▸ **REQUIRED WORK**:
Copy each line of the records that includes "turquoise".

***** RECORDS PROVIDED *****

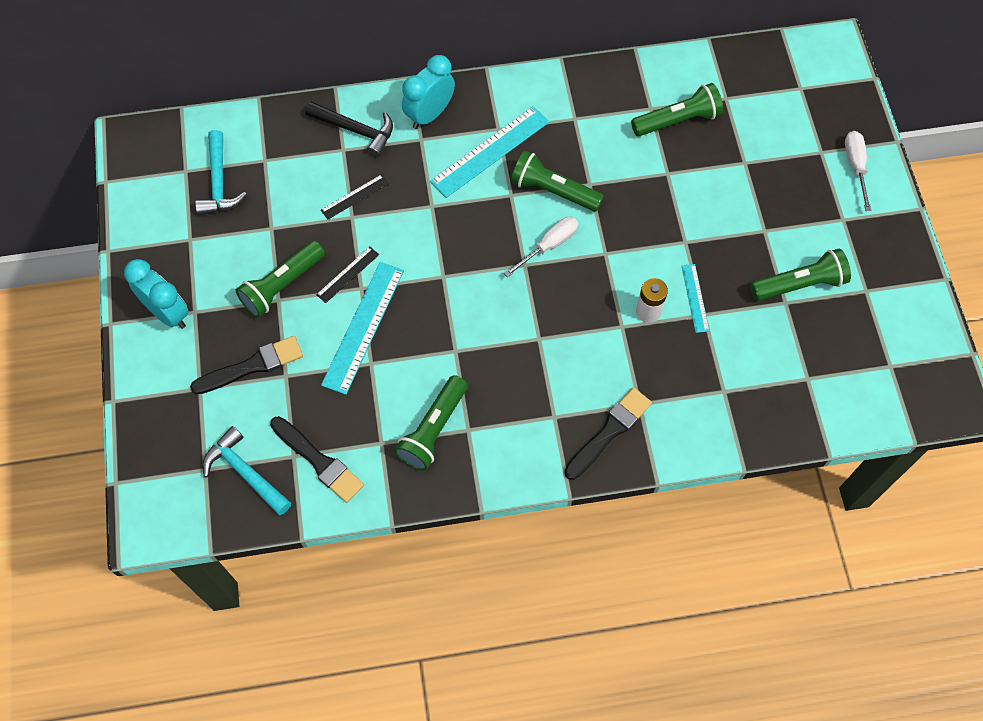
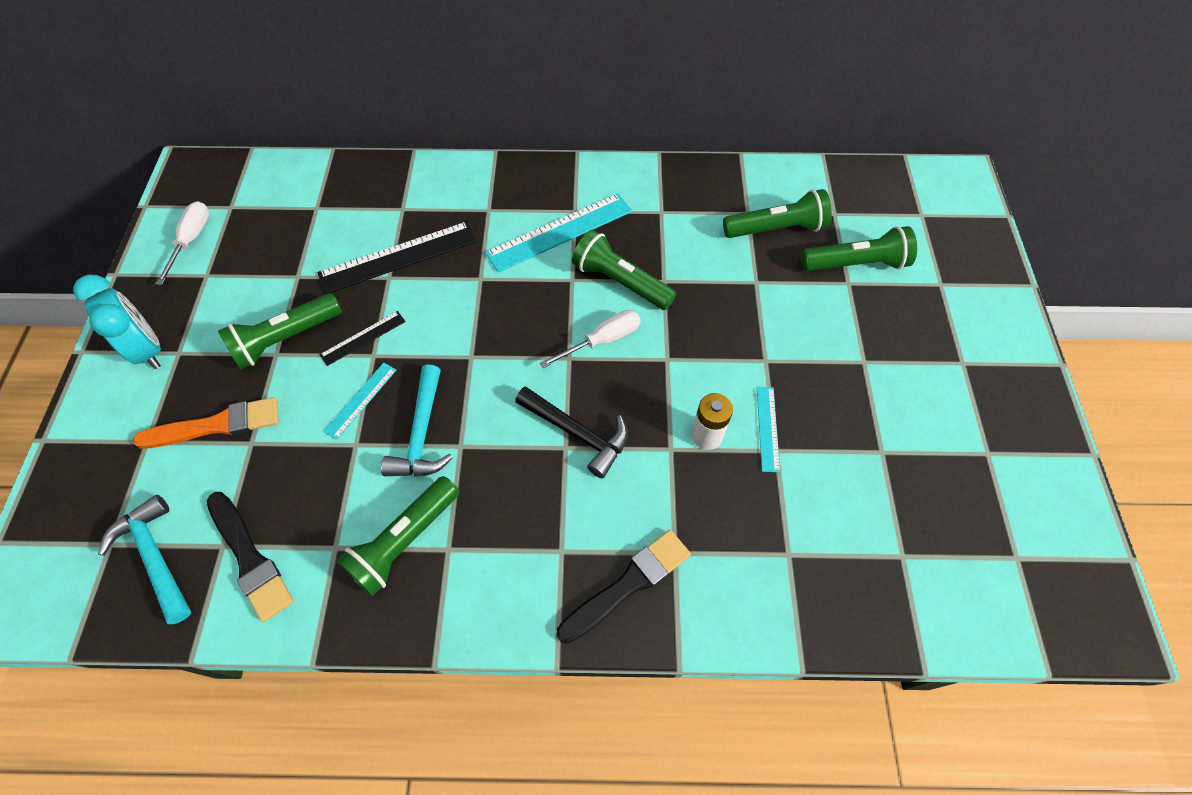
camera: 10 degrees right, 5 degrees down
black brush [190,336,303,394] -> orange brush [133,397,279,448]
turquoise hammer [195,130,247,215] -> turquoise hammer moved to [381,364,453,477]
black hammer [305,102,393,157] -> black hammer moved to [515,386,628,478]
black ruler [321,174,389,220] -> black ruler [318,221,477,294], size x1.92
turquoise ruler [321,262,404,395] -> turquoise ruler [323,363,396,440], size x0.52
turquoise clock [402,55,455,129] -> none
green flashlight [750,249,851,301] -> green flashlight moved to [801,226,917,271]
white screwdriver [845,131,871,211] -> white screwdriver moved to [156,201,209,285]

*****

▸ **SOLUTION TO THIS PROBLEM**:
turquoise hammer [195,130,247,215] -> turquoise hammer moved to [381,364,453,477]
turquoise ruler [321,262,404,395] -> turquoise ruler [323,363,396,440], size x0.52
turquoise clock [402,55,455,129] -> none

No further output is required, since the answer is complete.